_Dataset_
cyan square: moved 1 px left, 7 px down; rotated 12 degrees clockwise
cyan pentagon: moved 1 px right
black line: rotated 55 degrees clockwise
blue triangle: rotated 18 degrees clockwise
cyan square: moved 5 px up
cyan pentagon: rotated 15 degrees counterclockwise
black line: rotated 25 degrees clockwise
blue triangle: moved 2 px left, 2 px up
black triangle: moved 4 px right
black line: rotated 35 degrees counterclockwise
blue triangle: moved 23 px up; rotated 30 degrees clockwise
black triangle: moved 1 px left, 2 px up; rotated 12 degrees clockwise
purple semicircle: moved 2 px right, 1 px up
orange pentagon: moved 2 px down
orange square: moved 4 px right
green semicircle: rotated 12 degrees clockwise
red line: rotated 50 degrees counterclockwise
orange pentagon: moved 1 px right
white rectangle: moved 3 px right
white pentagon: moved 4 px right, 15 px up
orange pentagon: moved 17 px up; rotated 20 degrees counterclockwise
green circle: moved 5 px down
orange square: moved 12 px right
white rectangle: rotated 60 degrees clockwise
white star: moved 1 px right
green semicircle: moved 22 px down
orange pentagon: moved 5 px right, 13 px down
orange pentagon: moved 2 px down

* * *

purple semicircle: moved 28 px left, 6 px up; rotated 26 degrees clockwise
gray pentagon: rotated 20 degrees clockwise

_Work to do_
Return the items above word for word, from the line with "purple semicircle: moved 28" to the line with "gray pentagon: rotated 20 degrees clockwise", including both of those lines.

_Answer to this problem_
purple semicircle: moved 28 px left, 6 px up; rotated 26 degrees clockwise
gray pentagon: rotated 20 degrees clockwise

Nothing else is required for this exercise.